MATERIAL TO PROCESS

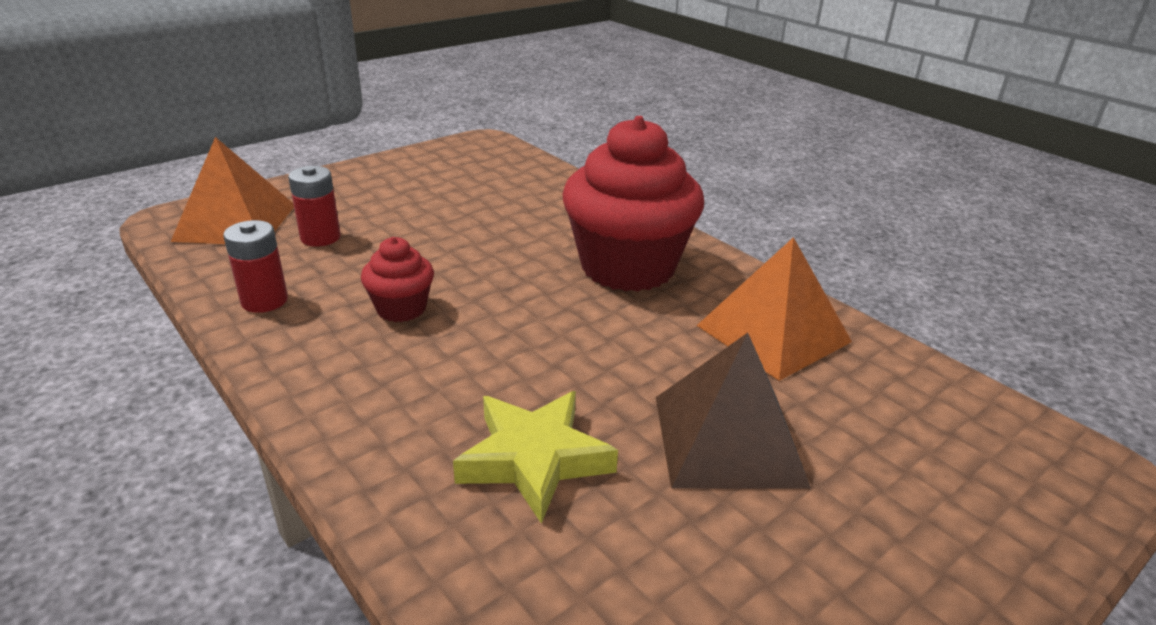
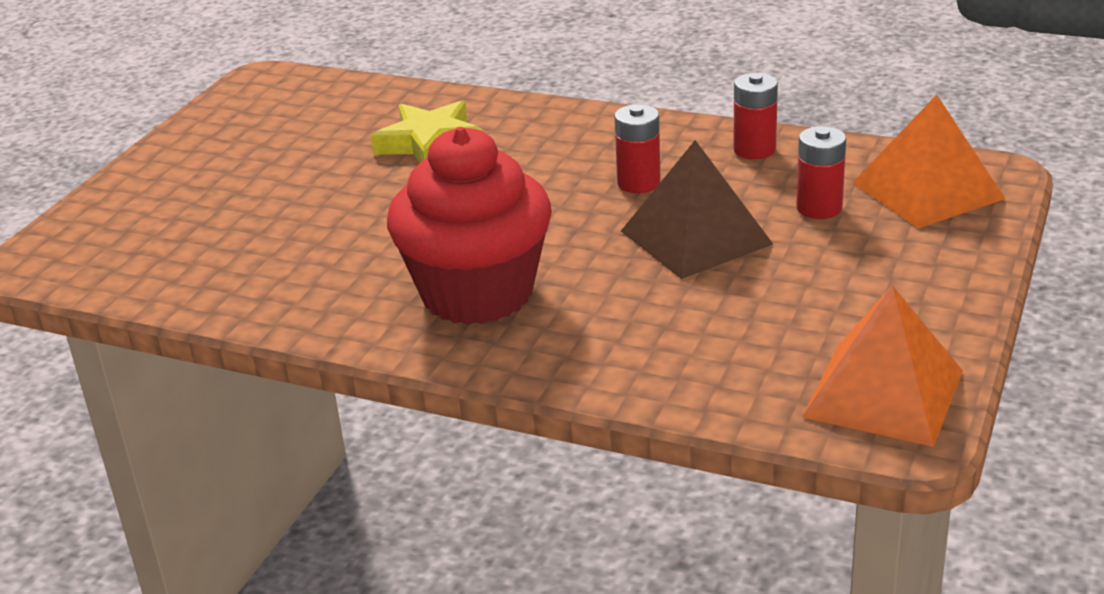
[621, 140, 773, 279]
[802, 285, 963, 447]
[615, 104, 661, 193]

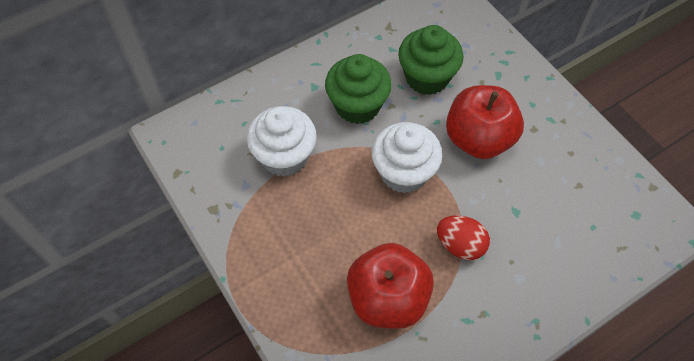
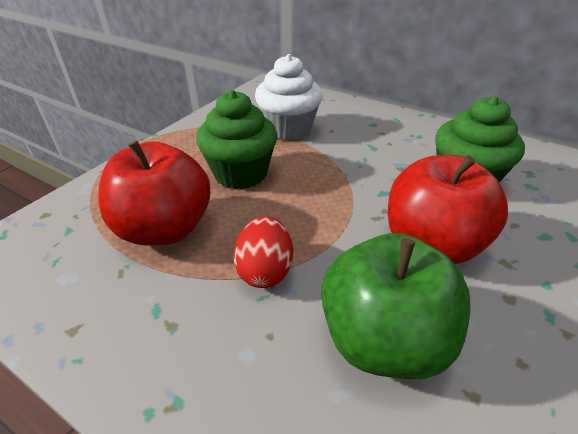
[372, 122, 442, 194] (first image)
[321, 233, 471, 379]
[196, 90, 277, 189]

WORK TO BE COMPLETED
Your copy should match every entry above exactly and contain no pictures.

ANSWER SECTION
[621, 140, 773, 279]
[802, 285, 963, 447]
[615, 104, 661, 193]

[372, 122, 442, 194] (first image)
[321, 233, 471, 379]
[196, 90, 277, 189]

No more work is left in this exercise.